(Data entries)

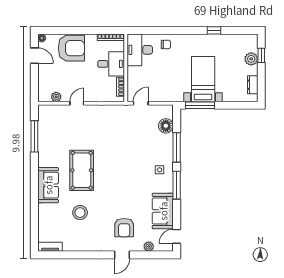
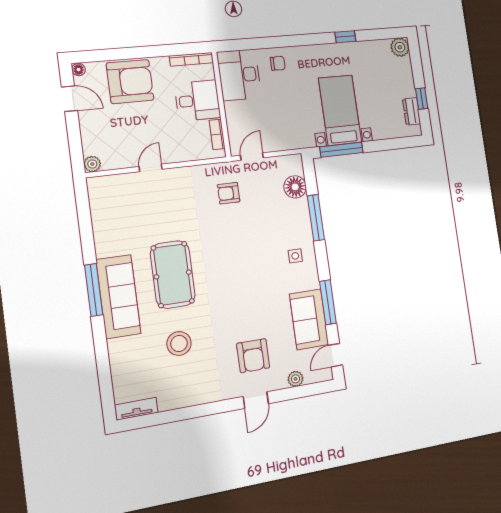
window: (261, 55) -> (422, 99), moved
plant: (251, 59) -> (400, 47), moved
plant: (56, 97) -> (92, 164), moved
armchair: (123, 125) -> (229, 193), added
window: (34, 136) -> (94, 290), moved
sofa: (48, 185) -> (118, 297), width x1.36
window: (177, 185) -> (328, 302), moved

Written task: Every entry must be retyped exactly, with the pictures removed.

Exercise answer:
window: (261, 55) -> (422, 99), moved
plant: (251, 59) -> (400, 47), moved
plant: (56, 97) -> (92, 164), moved
armchair: (123, 125) -> (229, 193), added
window: (34, 136) -> (94, 290), moved
sofa: (48, 185) -> (118, 297), width x1.36
window: (177, 185) -> (328, 302), moved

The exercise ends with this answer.